=== WORK TO COMPLETE ===
Please echo the stretch of lines from the line containing "coordinates (429, 291)." through the line containing "In order to click", with both end lines included, and reproduce them exactly as they appear.
BEGIN WORKING DATA
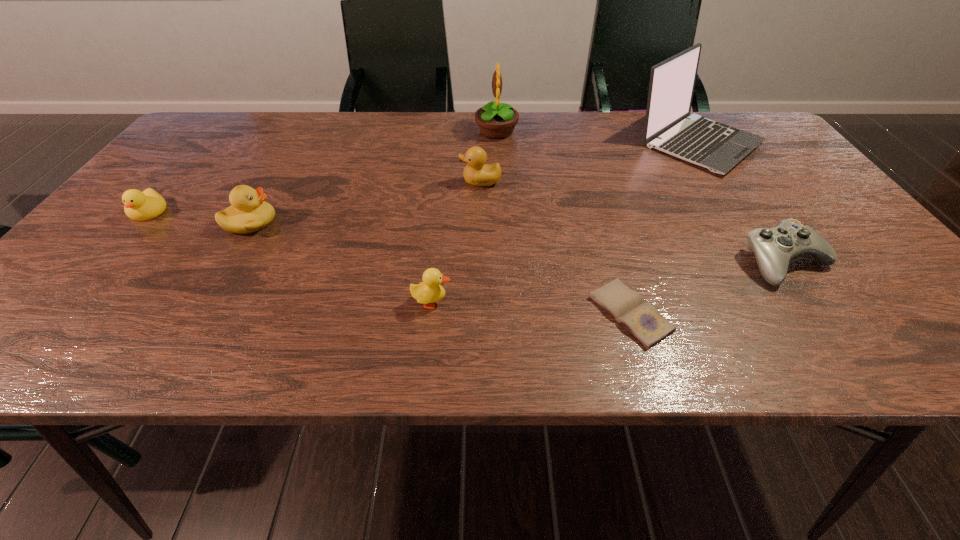
Identify the location of laptop_computer. (669, 127).

Locate an element on the screen. sunflower is located at coordinates (496, 120).

At what (x,y) coordinates should I click in order to perform the action: click on the rightmost duckling. Please return your answer as a coordinate pair (x, y). Looking at the image, I should click on point(477,173).

Where is `the second object from left to right`? The width and height of the screenshot is (960, 540). the second object from left to right is located at coordinates (248, 213).

Where is `the second duckling from right to left`? The width and height of the screenshot is (960, 540). the second duckling from right to left is located at coordinates (429, 291).

I want to click on the nearest duckling, so click(x=429, y=291).

Find the location of `control`. control is located at coordinates (774, 248).

In order to click on the shortest duckling in this screenshot , I will do `click(140, 206)`.

Find the location of `the leftmost object`. the leftmost object is located at coordinates (140, 206).

I want to click on the third object from right to left, so click(641, 319).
END WORKING DATA
=== THE RESPONSE ===
Where is `the second duckling from right to left`? The width and height of the screenshot is (960, 540). the second duckling from right to left is located at coordinates (429, 291).

I want to click on the nearest duckling, so click(x=429, y=291).

Find the location of `control`. control is located at coordinates (774, 248).

In order to click on the shortest duckling in this screenshot , I will do `click(140, 206)`.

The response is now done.